▶ _WRITTEN REQUEST_: Quote the lines of the entries below exactly as they appear, leaving out the pictures.

---------------

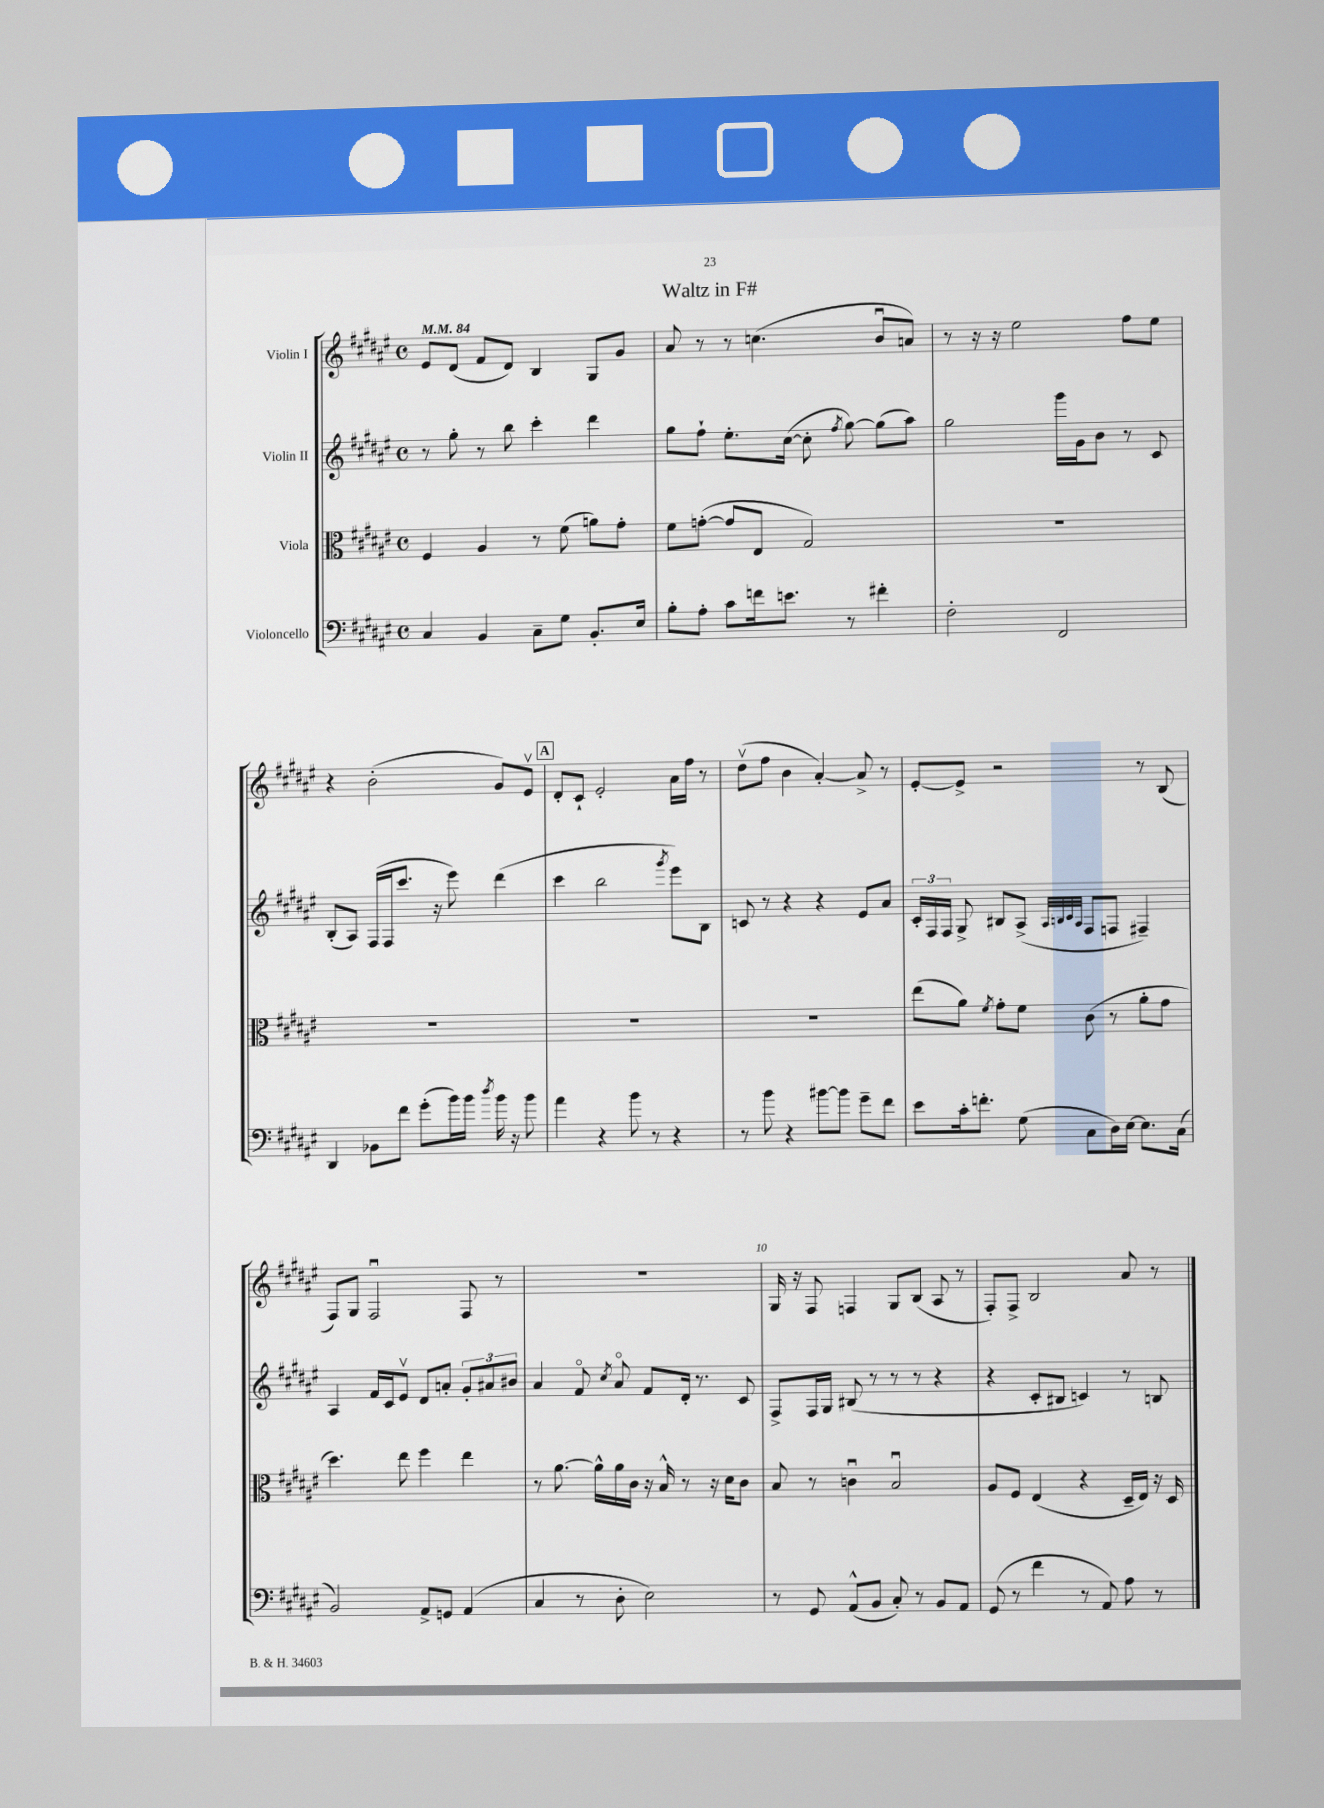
\header { title = "Waltz in F#" }
<<
\new StaffGroup <<
\new Staff = "s0" \with { instrumentName = "Violin I" } {
    \clef treble \key fis \major \defaultTimeSignature \time 4/4 \tempo 4 = 84
    \autoBeamOff eis'8[ dis'8]( fis'8[ dis'8]) b4 gis8[ gis'8] |
    ais'8 r8 r8 c''4.( b'8[\downbow a'8]) |
    r8 r16 r16 eis''2 fis''8[ eis''8] |
    r4 b'2-.( gis'8[) eis'8]\upbow |
    \mark \markup { \box "A" } dis'8[-. cis'8]-! eis'2-. ais'16[ fis''16] r8 |
    dis''8[\upbow( fis''8] b'4 ais'4~-.) ais'8-> r8 |
    eis'8[~-. eis'8]-> r2 r8 b8( |
    fis8[) gis8] fis2\downbow fis8 r8 |
    R1 |
    gis16 r16 fis8 f4 gis8[ b8]( ais8 r8 |
    fis8[-.) fis8]-> b2 ais'8 r8 \bar "|." |
}
\new Staff = "s1" \with { instrumentName = "Violin II" } {
    \clef treble \key fis \major \defaultTimeSignature \time 4/4
    \autoBeamOff r8 gis''8-. r8 b''8 cis'''4-. dis'''4 |
    gis''8[ fis''8]-! eis''8.[-. cis''16]~( cis''8-. \acciaccatura { fis''8 } gis''8~) gis''8[( ais''8]) |
    gis''2 gis'''16[ gis'16 b'8] r8 cis'8 |
    b8[-.( ais8]) fis16[( fis16 cis'''8.] r16 eis'''8) dis'''4( |
    \mark \markup { \box "A" } cis'''4 b''2 \acciaccatura { gis'''8 } eis'''8[) b8] |
    c'8 r8 r4 r4 eis'8[ ais'8] |
    \tuplet 3/2 { cis'16[-. fis16 fis16] } gis8-> bis8[ ais8]->( \grace { ais32[ b32 cis'32 ais32] } fis8[ f8] fis4--) |
    ais4 fis'16[ cis'16 eis'8]\upbow dis'8[ a'8]-. \tuplet 3/2 { gis'8[-. ais'8 bis'8] } |
    ais'4 fis'8\flageolet \acciaccatura { cis''8 } ais'8\flageolet fis'8[ dis'16]-. r8. cis'8 |
    fis8[-> fis16 gis16] bis8( r8 r8 r8 r4 |
    r4 cis'8[-. bis8] c'4) r8 b8 \bar "|." |
}
\new Staff = "s2" \with { instrumentName = "Viola" } {
    \clef alto \key fis \major \defaultTimeSignature \time 4/4
    \autoBeamOff fis4 ais4 r8 fis'8( a'8[) gis'8]-. |
    fis'8[ g'8]~-.( g'8[ eis8] gis2) |
    R1 |
    R1 |
    \mark \markup { \box "A" } R1 |
    R1 |
    eis''8[( ais'8]) \acciaccatura { fis'8 } gis'8[-. fis'8] cis'8( r8 ais'8[-. gis'8] |
    dis''4.) eis''8 fis''4 eis''4 |
    r8 ais'8.~ ais'16[-^ ais'16 cis'16] r16 b16-^ r8 r16 dis'16[ cis'8] |
    b8 r8 c'4\downbow b2\downbow |
    ais8[ fis8] eis4( r4 dis16[-- eis16]) r16 dis16 \bar "|." |
}
\new Staff = "s3" \with { instrumentName = "Violoncello" } {
    \clef bass \key fis \major \defaultTimeSignature \time 4/4
    \autoBeamOff cis4 b,4 cis8[-- gis8] b,8.[-. eis16] |
    b8[-. ais8]-. cis'8[ f'16 e'8.] r8 fis'4-. |
    fis2-. fis,2 |
    dis,4 bes,8[ fis'8] gis'8[-.( b'16) b'16] \acciaccatura { dis''8 } b'16 r16 b'8 |
    \mark \markup { \box "A" } ais'4 r4 b'8 r8 r4 |
    r8 b'8 r4 bis'8[~ bis'8] gis'8[-- fis'8] |
    eis'8[ cis'16-. f'8.]-. gis8( cis8[ dis16) eis16]~ eis8.[ cis16]( |
    b,2) ais,8[-> g,8] ais,4( |
    cis4 r8 dis8-. eis2) |
    r8 gis,8 ais,8[-^( b,8] cis8-.) r8 b,8[ ais,8] |
    gis,8( r8 fis'4 r8 ais,8) ais8 r8 \bar "|." |
}
>>
>>
\layout { \context { \Score \override BarNumber.break-visibility = ##(#f #t #t) barNumberVisibility = #(every-nth-bar-number-visible 5) } }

---------------

▶ _WRITTEN ANSWER_:
\header { title = "Waltz in F#" }
<<
\new StaffGroup <<
\new Staff = "s0" \with { instrumentName = "Violin I" } {
    \clef treble \key fis \major \defaultTimeSignature \time 4/4 \tempo 4 = 84
    \autoBeamOff eis'8[ dis'8]( fis'8[ dis'8]) b4 gis8[ gis'8] |
    ais'8 r8 r8 c''4.( b'8[\downbow a'8]) |
    r8 r16 r16 eis''2 fis''8[ eis''8] |
    r4 b'2-.( gis'8[) eis'8]\upbow |
    \mark \markup { \box "A" } dis'8[-. cis'8]-! eis'2-. ais'16[ fis''16] r8 |
    dis''8[\upbow( fis''8] b'4 ais'4~-.) ais'8-> r8 |
    eis'8[~-. eis'8]-> r2 r8 b8( |
    fis8[) gis8] fis2\downbow fis8 r8 |
    R1 |
    gis16 r16 fis8 f4 gis8[ b8]( ais8 r8 |
    fis8[-.) fis8]-> b2 ais'8 r8 \bar "|." |
}
\new Staff = "s1" \with { instrumentName = "Violin II" } {
    \clef treble \key fis \major \defaultTimeSignature \time 4/4
    \autoBeamOff r8 gis''8-. r8 b''8 cis'''4-. dis'''4 |
    gis''8[ fis''8]-! eis''8.[-. cis''16]~( cis''8-. \acciaccatura { fis''8 } gis''8~) gis''8[( ais''8]) |
    gis''2 gis'''16[ gis'16 b'8] r8 cis'8 |
    b8[-.( ais8]) fis16[( fis16 cis'''8.] r16 eis'''8) dis'''4( |
    \mark \markup { \box "A" } cis'''4 b''2 \acciaccatura { gis'''8 } eis'''8[) b8] |
    c'8 r8 r4 r4 eis'8[ ais'8] |
    \tuplet 3/2 { cis'16[-. fis16 fis16] } gis8-> bis8[ ais8]->( \grace { ais32[ b32 cis'32 ais32] } fis8[ f8] fis4--) |
    ais4 fis'16[ cis'16 eis'8]\upbow dis'8[ a'8]-. \tuplet 3/2 { gis'8[-. ais'8 bis'8] } |
    ais'4 fis'8\flageolet \acciaccatura { cis''8 } ais'8\flageolet fis'8[ dis'16]-. r8. cis'8 |
    fis8[-> fis16 gis16] bis8( r8 r8 r8 r4 |
    r4 cis'8[-. bis8] c'4) r8 b8 \bar "|." |
}
\new Staff = "s2" \with { instrumentName = "Viola" } {
    \clef alto \key fis \major \defaultTimeSignature \time 4/4
    \autoBeamOff fis4 ais4 r8 fis'8( a'8[) gis'8]-. |
    fis'8[ g'8]~-.( g'8[ eis8] gis2) |
    R1 |
    R1 |
    \mark \markup { \box "A" } R1 |
    R1 |
    eis''8[( ais'8]) \acciaccatura { fis'8 } gis'8[-. fis'8] cis'8( r8 ais'8[-. gis'8] |
    dis''4.) eis''8 fis''4 eis''4 |
    r8 ais'8.~ ais'16[-^ ais'16 cis'16] r16 b16-^ r8 r16 dis'16[ cis'8] |
    b8 r8 c'4\downbow b2\downbow |
    ais8[ fis8] eis4( r4 dis16[-- eis16]) r16 dis16 \bar "|." |
}
\new Staff = "s3" \with { instrumentName = "Violoncello" } {
    \clef bass \key fis \major \defaultTimeSignature \time 4/4
    \autoBeamOff cis4 b,4 cis8[-- gis8] b,8.[-. eis16] |
    b8[-. ais8]-. cis'8[ f'16 e'8.] r8 fis'4-. |
    fis2-. fis,2 |
    dis,4 bes,8[ fis'8] gis'8[-.( b'16) b'16] \acciaccatura { dis''8 } b'16 r16 b'8 |
    \mark \markup { \box "A" } ais'4 r4 b'8 r8 r4 |
    r8 b'8 r4 bis'8[~ bis'8] gis'8[-- fis'8] |
    eis'8[ cis'16-. f'8.]-. gis8( cis8[ dis16) eis16]~ eis8.[ cis16]( |
    b,2) ais,8[-> g,8] ais,4( |
    cis4 r8 dis8-. eis2) |
    r8 gis,8 ais,8[-^( b,8] cis8-.) r8 b,8[ ais,8] |
    gis,8( r8 fis'4 r8 ais,8) ais8 r8 \bar "|." |
}
>>
>>
\layout { \context { \Score \override BarNumber.break-visibility = ##(#f #t #t) barNumberVisibility = #(every-nth-bar-number-visible 5) } }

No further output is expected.